═════ Extracted material ═════
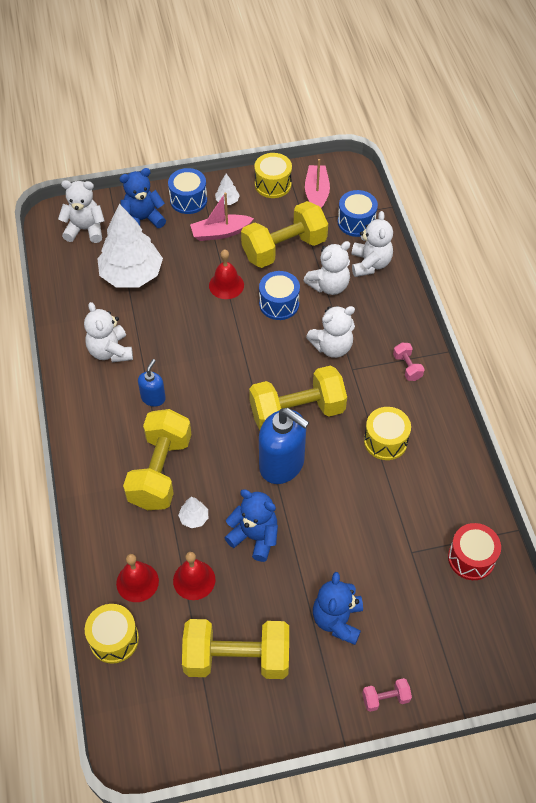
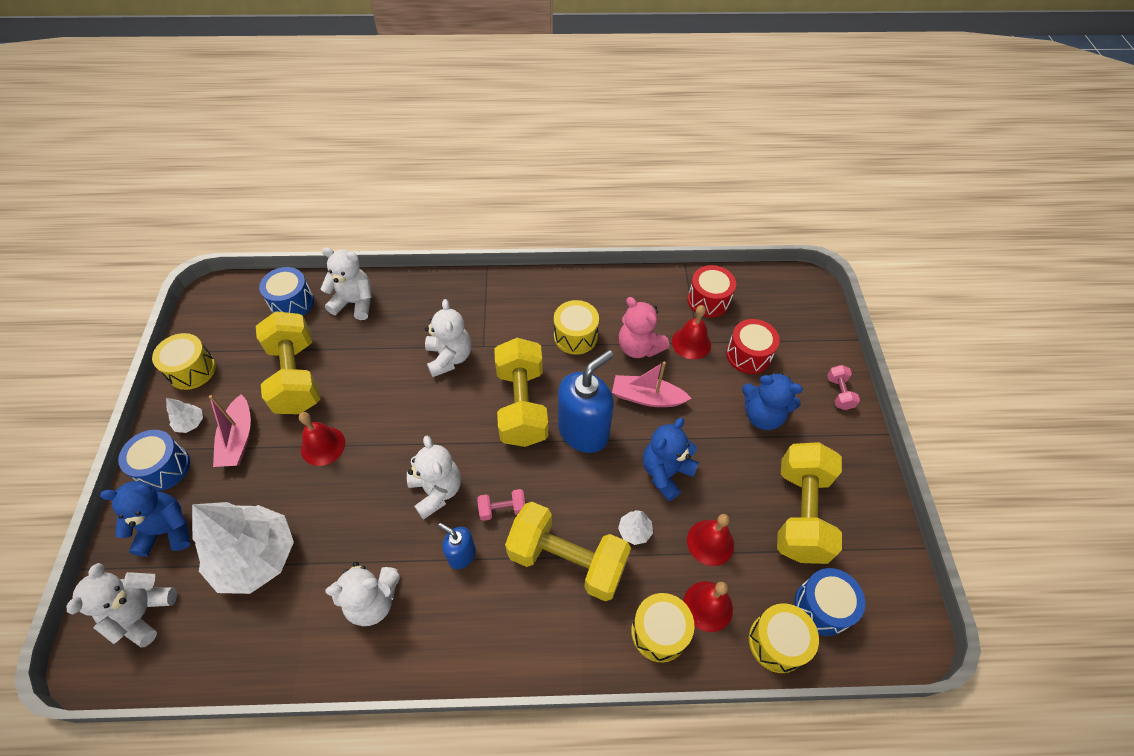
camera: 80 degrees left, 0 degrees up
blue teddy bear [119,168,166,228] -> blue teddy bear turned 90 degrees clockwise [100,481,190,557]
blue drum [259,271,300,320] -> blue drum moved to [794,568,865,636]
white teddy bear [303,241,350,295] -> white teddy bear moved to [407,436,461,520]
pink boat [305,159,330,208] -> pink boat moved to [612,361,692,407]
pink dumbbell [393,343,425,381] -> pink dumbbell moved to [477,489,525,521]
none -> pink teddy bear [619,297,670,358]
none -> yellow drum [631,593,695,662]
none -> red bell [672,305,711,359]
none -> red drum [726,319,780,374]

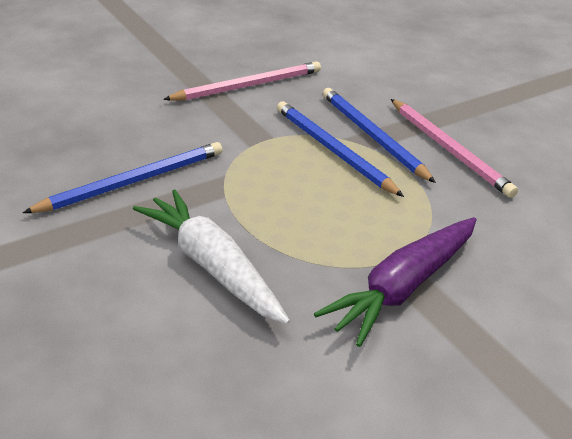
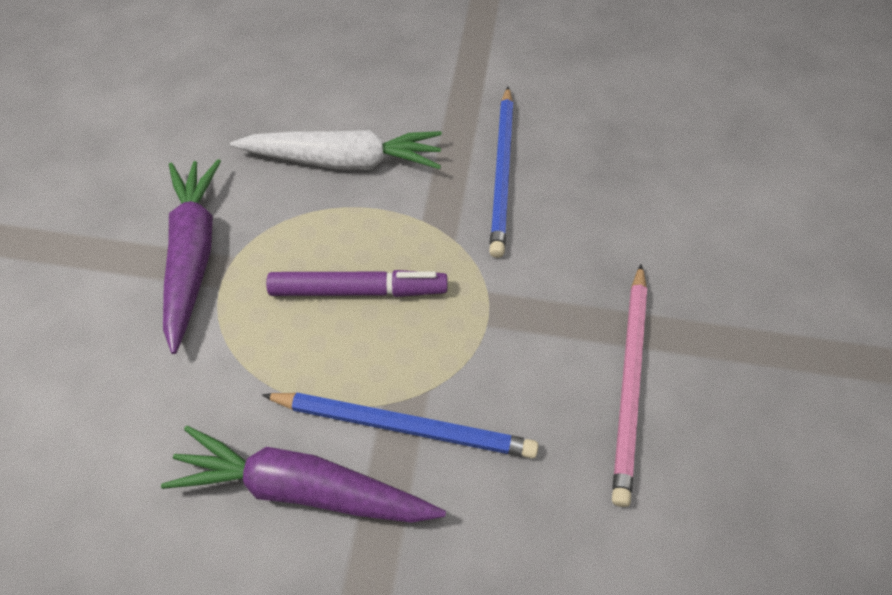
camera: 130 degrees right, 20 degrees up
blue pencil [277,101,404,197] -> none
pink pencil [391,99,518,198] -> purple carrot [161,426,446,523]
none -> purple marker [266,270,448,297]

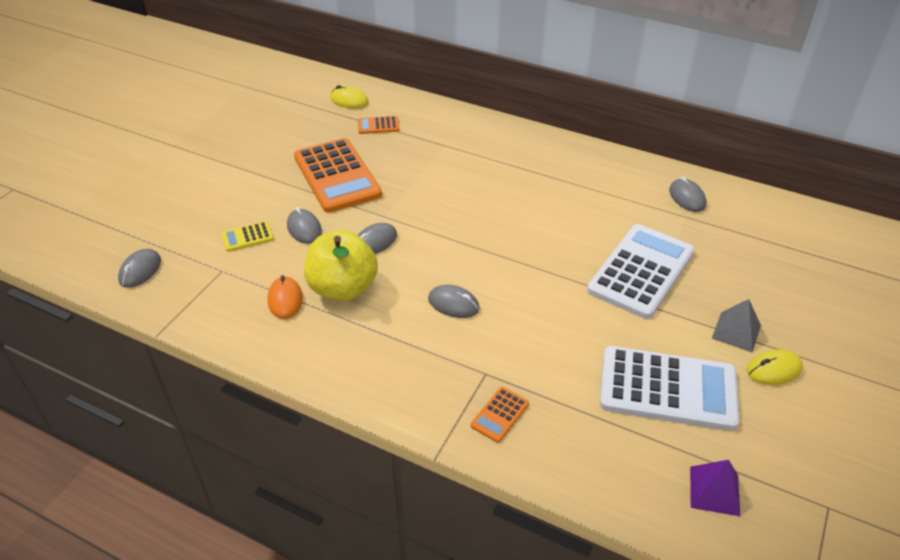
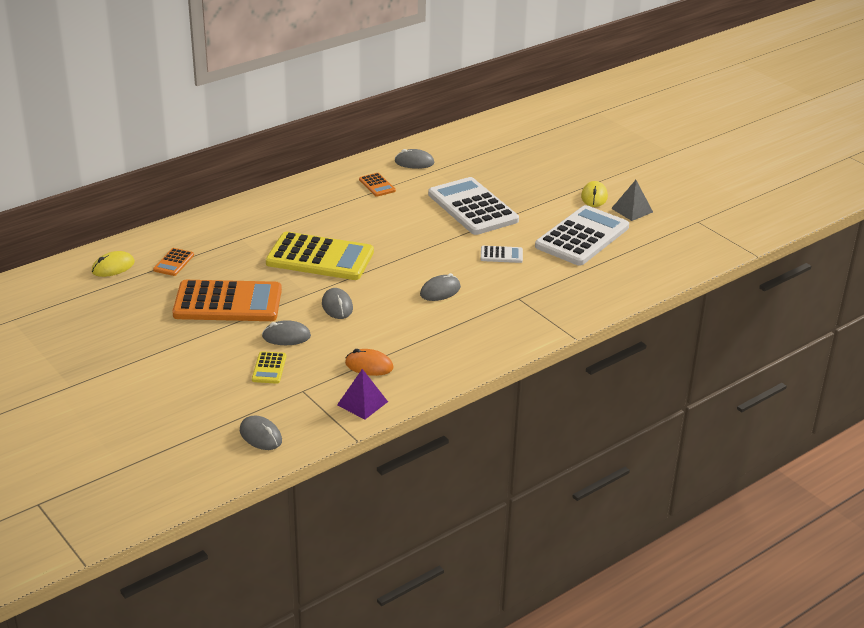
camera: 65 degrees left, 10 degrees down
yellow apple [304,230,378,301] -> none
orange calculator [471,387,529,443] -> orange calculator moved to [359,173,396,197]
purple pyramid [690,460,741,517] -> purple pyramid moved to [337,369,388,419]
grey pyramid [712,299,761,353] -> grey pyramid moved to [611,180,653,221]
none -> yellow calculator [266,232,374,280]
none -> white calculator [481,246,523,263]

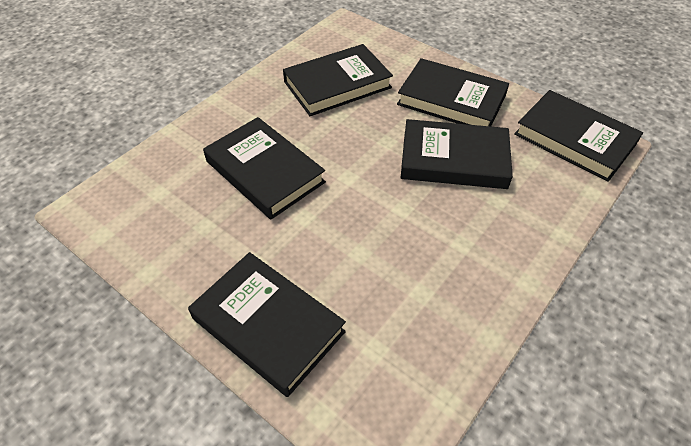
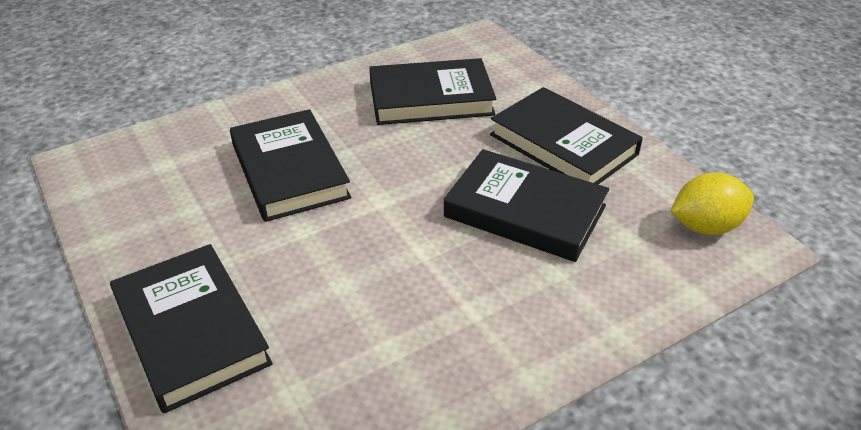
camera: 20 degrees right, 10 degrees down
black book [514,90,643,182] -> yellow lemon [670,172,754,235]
═════
Could you write out again, exactly, the lines from the line containing "camera: 130 degrees right, 20 degrees up" through the last line of the records above? Leave out the pictures.

camera: 130 degrees right, 20 degrees up
blue pencil [277,101,404,197] -> none
pink pencil [391,99,518,198] -> purple carrot [161,426,446,523]
none -> purple marker [266,270,448,297]

camera: 65 degrees left, 10 degrees down
yellow apple [304,230,378,301] -> none
orange calculator [471,387,529,443] -> orange calculator moved to [359,173,396,197]
purple pyramid [690,460,741,517] -> purple pyramid moved to [337,369,388,419]
grey pyramid [712,299,761,353] -> grey pyramid moved to [611,180,653,221]
none -> yellow calculator [266,232,374,280]
none -> white calculator [481,246,523,263]

camera: 20 degrees right, 10 degrees down
black book [514,90,643,182] -> yellow lemon [670,172,754,235]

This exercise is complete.